→ **WHAT YOU HAVE TO DO**:
Give the data again in full, with every character unchanged.

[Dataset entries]

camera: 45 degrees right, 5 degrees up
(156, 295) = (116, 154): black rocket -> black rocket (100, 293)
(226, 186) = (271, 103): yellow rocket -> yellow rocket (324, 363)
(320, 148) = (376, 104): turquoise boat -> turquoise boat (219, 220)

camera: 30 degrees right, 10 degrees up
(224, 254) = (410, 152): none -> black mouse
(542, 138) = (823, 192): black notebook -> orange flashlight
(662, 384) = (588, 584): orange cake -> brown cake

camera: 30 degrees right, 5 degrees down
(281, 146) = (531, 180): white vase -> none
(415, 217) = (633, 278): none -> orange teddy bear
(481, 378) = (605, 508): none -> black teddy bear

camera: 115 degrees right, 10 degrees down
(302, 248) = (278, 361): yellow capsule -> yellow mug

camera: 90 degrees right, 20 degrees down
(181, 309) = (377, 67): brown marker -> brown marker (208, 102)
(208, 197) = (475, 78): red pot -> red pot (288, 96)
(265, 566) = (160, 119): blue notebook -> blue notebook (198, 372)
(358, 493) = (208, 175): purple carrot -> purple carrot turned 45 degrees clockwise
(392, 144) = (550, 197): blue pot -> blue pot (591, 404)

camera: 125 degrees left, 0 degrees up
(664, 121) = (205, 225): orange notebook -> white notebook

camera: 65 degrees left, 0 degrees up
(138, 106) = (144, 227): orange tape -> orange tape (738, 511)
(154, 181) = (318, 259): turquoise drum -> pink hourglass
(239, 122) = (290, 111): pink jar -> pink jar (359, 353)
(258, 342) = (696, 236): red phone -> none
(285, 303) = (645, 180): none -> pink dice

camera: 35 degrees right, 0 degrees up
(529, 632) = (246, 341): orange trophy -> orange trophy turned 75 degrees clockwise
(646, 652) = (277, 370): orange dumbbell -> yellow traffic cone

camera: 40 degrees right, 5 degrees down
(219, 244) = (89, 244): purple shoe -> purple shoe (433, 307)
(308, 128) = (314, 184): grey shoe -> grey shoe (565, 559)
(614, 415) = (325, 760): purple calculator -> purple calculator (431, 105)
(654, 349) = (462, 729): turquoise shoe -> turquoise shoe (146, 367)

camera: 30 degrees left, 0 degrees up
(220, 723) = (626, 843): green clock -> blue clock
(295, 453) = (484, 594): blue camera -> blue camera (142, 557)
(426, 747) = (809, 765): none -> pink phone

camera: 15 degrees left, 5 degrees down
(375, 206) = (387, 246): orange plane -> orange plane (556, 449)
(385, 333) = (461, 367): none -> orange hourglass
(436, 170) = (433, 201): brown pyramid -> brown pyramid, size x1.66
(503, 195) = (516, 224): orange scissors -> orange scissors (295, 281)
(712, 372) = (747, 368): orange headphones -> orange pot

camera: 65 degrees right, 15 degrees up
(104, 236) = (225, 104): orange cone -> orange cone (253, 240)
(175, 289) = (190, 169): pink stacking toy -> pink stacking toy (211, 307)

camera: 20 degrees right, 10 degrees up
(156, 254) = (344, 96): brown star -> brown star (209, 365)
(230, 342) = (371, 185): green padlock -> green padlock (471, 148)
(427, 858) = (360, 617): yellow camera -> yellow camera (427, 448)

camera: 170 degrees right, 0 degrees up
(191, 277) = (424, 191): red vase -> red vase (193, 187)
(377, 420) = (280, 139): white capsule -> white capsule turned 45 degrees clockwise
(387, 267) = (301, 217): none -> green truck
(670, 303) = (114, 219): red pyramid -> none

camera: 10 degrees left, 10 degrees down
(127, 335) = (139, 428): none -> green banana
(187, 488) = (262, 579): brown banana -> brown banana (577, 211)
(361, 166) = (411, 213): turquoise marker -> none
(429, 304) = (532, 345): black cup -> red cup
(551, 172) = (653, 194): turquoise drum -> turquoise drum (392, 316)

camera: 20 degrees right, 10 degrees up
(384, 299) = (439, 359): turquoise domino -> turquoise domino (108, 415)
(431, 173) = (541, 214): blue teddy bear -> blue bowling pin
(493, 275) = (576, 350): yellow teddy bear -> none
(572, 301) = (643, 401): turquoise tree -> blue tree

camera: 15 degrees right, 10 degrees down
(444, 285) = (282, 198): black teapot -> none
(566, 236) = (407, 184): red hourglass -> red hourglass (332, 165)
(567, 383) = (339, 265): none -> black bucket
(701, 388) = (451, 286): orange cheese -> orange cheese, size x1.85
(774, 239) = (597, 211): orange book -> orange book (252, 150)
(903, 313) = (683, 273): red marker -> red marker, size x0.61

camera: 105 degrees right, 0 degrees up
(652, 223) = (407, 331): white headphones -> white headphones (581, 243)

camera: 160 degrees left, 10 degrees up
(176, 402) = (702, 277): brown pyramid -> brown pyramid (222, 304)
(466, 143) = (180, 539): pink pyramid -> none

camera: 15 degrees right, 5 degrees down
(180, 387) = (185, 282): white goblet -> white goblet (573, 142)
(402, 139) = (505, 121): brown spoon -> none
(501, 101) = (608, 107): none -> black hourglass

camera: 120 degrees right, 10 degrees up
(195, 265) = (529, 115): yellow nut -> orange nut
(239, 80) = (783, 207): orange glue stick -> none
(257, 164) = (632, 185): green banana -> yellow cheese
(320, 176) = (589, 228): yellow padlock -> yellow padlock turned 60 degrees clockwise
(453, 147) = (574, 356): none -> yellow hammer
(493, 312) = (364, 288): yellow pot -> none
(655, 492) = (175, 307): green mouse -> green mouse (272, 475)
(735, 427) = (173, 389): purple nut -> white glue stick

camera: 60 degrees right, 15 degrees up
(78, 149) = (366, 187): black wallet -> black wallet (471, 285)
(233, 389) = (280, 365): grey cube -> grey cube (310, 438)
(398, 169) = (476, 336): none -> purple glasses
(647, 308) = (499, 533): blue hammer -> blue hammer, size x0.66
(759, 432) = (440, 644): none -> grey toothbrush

→ **WRITTEN ANSWER**:
camera: 45 degrees right, 5 degrees up
(156, 295) = (116, 154): black rocket -> black rocket (100, 293)
(226, 186) = (271, 103): yellow rocket -> yellow rocket (324, 363)
(320, 148) = (376, 104): turquoise boat -> turquoise boat (219, 220)

camera: 30 degrees right, 10 degrees up
(224, 254) = (410, 152): none -> black mouse
(542, 138) = (823, 192): black notebook -> orange flashlight
(662, 384) = (588, 584): orange cake -> brown cake

camera: 30 degrees right, 5 degrees down
(281, 146) = (531, 180): white vase -> none
(415, 217) = (633, 278): none -> orange teddy bear
(481, 378) = (605, 508): none -> black teddy bear

camera: 115 degrees right, 10 degrees down
(302, 248) = (278, 361): yellow capsule -> yellow mug

camera: 90 degrees right, 20 degrees down
(181, 309) = (377, 67): brown marker -> brown marker (208, 102)
(208, 197) = (475, 78): red pot -> red pot (288, 96)
(265, 566) = (160, 119): blue notebook -> blue notebook (198, 372)
(358, 493) = (208, 175): purple carrot -> purple carrot turned 45 degrees clockwise
(392, 144) = (550, 197): blue pot -> blue pot (591, 404)

camera: 125 degrees left, 0 degrees up
(664, 121) = (205, 225): orange notebook -> white notebook

camera: 65 degrees left, 0 degrees up
(138, 106) = (144, 227): orange tape -> orange tape (738, 511)
(154, 181) = (318, 259): turquoise drum -> pink hourglass
(239, 122) = (290, 111): pink jar -> pink jar (359, 353)
(258, 342) = (696, 236): red phone -> none
(285, 303) = (645, 180): none -> pink dice

camera: 35 degrees right, 0 degrees up
(529, 632) = (246, 341): orange trophy -> orange trophy turned 75 degrees clockwise
(646, 652) = (277, 370): orange dumbbell -> yellow traffic cone

camera: 40 degrees right, 5 degrees down
(219, 244) = (89, 244): purple shoe -> purple shoe (433, 307)
(308, 128) = (314, 184): grey shoe -> grey shoe (565, 559)
(614, 415) = (325, 760): purple calculator -> purple calculator (431, 105)
(654, 349) = (462, 729): turquoise shoe -> turquoise shoe (146, 367)

camera: 30 degrees left, 0 degrees up
(220, 723) = (626, 843): green clock -> blue clock
(295, 453) = (484, 594): blue camera -> blue camera (142, 557)
(426, 747) = (809, 765): none -> pink phone

camera: 15 degrees left, 5 degrees down
(375, 206) = (387, 246): orange plane -> orange plane (556, 449)
(385, 333) = (461, 367): none -> orange hourglass
(436, 170) = (433, 201): brown pyramid -> brown pyramid, size x1.66
(503, 195) = (516, 224): orange scissors -> orange scissors (295, 281)
(712, 372) = (747, 368): orange headphones -> orange pot

camera: 65 degrees right, 15 degrees up
(104, 236) = (225, 104): orange cone -> orange cone (253, 240)
(175, 289) = (190, 169): pink stacking toy -> pink stacking toy (211, 307)

camera: 20 degrees right, 10 degrees up
(156, 254) = (344, 96): brown star -> brown star (209, 365)
(230, 342) = (371, 185): green padlock -> green padlock (471, 148)
(427, 858) = (360, 617): yellow camera -> yellow camera (427, 448)

camera: 170 degrees right, 0 degrees up
(191, 277) = (424, 191): red vase -> red vase (193, 187)
(377, 420) = (280, 139): white capsule -> white capsule turned 45 degrees clockwise
(387, 267) = (301, 217): none -> green truck
(670, 303) = (114, 219): red pyramid -> none

camera: 10 degrees left, 10 degrees down
(127, 335) = (139, 428): none -> green banana
(187, 488) = (262, 579): brown banana -> brown banana (577, 211)
(361, 166) = (411, 213): turquoise marker -> none
(429, 304) = (532, 345): black cup -> red cup
(551, 172) = (653, 194): turquoise drum -> turquoise drum (392, 316)

camera: 20 degrees right, 10 degrees up
(384, 299) = (439, 359): turquoise domino -> turquoise domino (108, 415)
(431, 173) = (541, 214): blue teddy bear -> blue bowling pin
(493, 275) = (576, 350): yellow teddy bear -> none
(572, 301) = (643, 401): turquoise tree -> blue tree

camera: 15 degrees right, 10 degrees down
(444, 285) = (282, 198): black teapot -> none
(566, 236) = (407, 184): red hourglass -> red hourglass (332, 165)
(567, 383) = (339, 265): none -> black bucket
(701, 388) = (451, 286): orange cheese -> orange cheese, size x1.85
(774, 239) = (597, 211): orange book -> orange book (252, 150)
(903, 313) = (683, 273): red marker -> red marker, size x0.61

camera: 105 degrees right, 0 degrees up
(652, 223) = (407, 331): white headphones -> white headphones (581, 243)

camera: 160 degrees left, 10 degrees up
(176, 402) = (702, 277): brown pyramid -> brown pyramid (222, 304)
(466, 143) = (180, 539): pink pyramid -> none

camera: 15 degrees right, 5 degrees down
(180, 387) = (185, 282): white goblet -> white goblet (573, 142)
(402, 139) = (505, 121): brown spoon -> none
(501, 101) = (608, 107): none -> black hourglass

camera: 120 degrees right, 10 degrees up
(195, 265) = (529, 115): yellow nut -> orange nut
(239, 80) = (783, 207): orange glue stick -> none
(257, 164) = (632, 185): green banana -> yellow cheese
(320, 176) = (589, 228): yellow padlock -> yellow padlock turned 60 degrees clockwise
(453, 147) = (574, 356): none -> yellow hammer
(493, 312) = (364, 288): yellow pot -> none
(655, 492) = (175, 307): green mouse -> green mouse (272, 475)
(735, 427) = (173, 389): purple nut -> white glue stick

camera: 60 degrees right, 15 degrees up
(78, 149) = (366, 187): black wallet -> black wallet (471, 285)
(233, 389) = (280, 365): grey cube -> grey cube (310, 438)
(398, 169) = (476, 336): none -> purple glasses
(647, 308) = (499, 533): blue hammer -> blue hammer, size x0.66
(759, 432) = (440, 644): none -> grey toothbrush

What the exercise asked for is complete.